→ Activity
Your copy should match the records below exactly, except for the pictures.

(Before-and-after object lists)
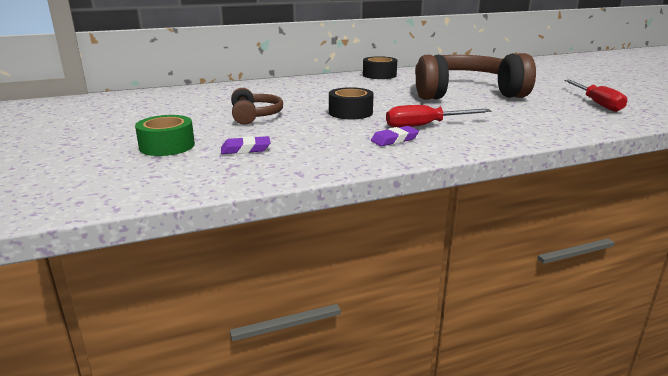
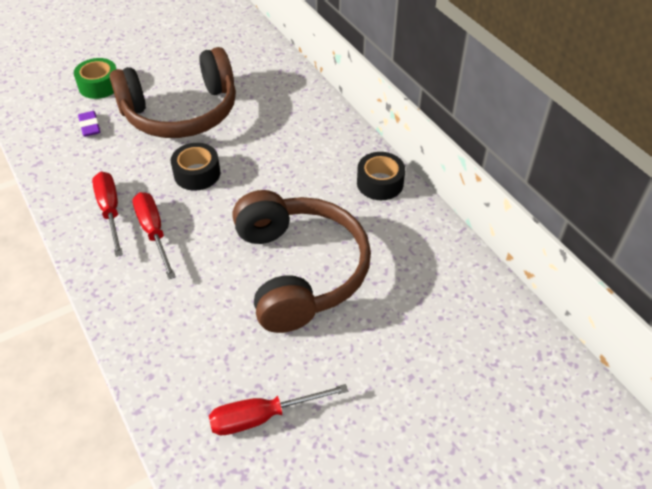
camera: 80 degrees right, 25 degrees up
(255, 115) = (181, 112): brown headphones -> brown headphones, size x2.12
(394, 140) = (110, 211): purple eraser -> red screwdriver

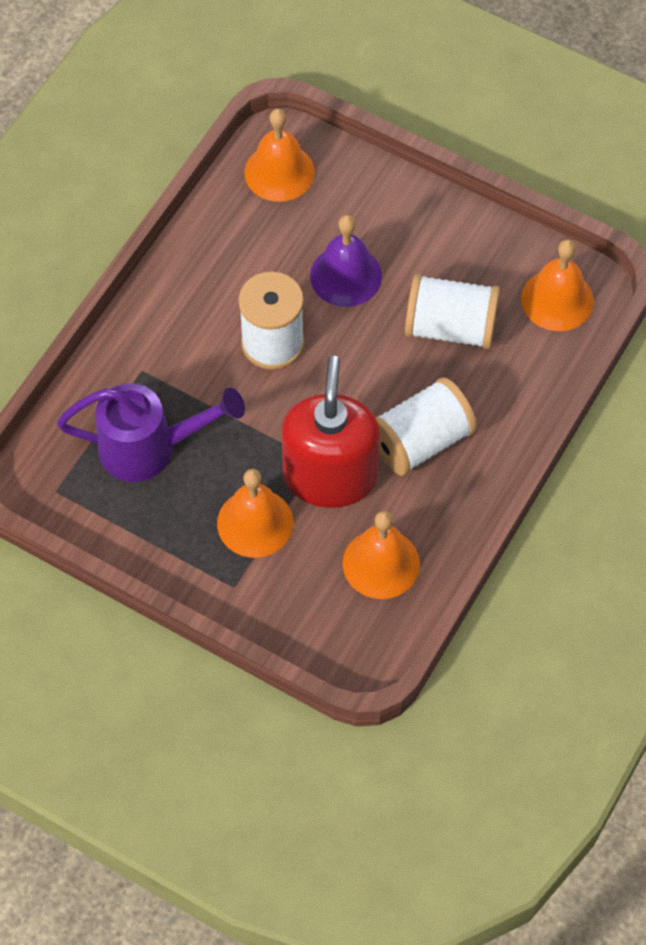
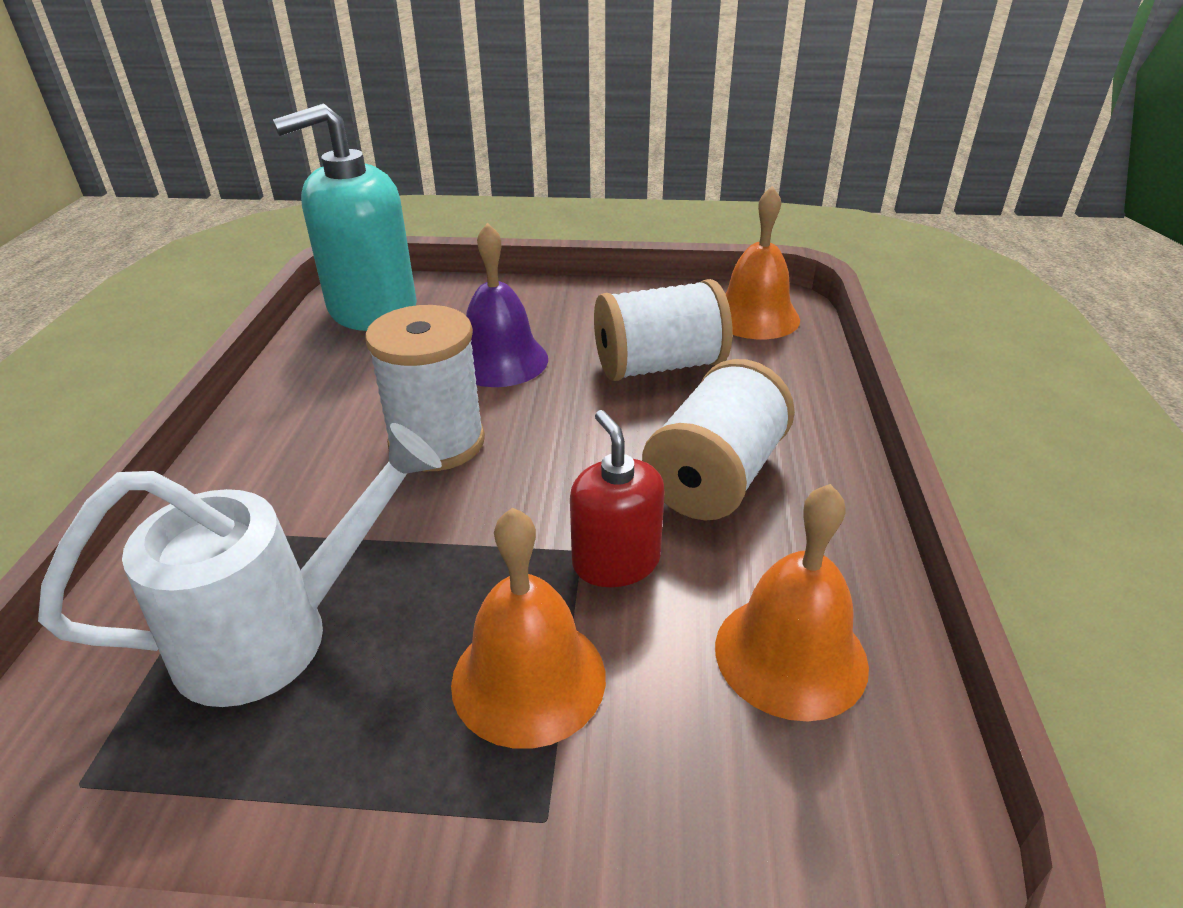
camera: 25 degrees left, 25 degrees down
(150, 448) = (279, 633): purple watering can -> white watering can
(279, 172) = (372, 309): orange bell -> turquoise soap dispenser
(330, 476) = (616, 561): red soap dispenser -> red soap dispenser, size x0.54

→ Solution for this exercise
camera: 80 degrees right, 25 degrees up
(255, 115) = (181, 112): brown headphones -> brown headphones, size x2.12
(394, 140) = (110, 211): purple eraser -> red screwdriver

camera: 25 degrees left, 25 degrees down
(150, 448) = (279, 633): purple watering can -> white watering can
(279, 172) = (372, 309): orange bell -> turquoise soap dispenser
(330, 476) = (616, 561): red soap dispenser -> red soap dispenser, size x0.54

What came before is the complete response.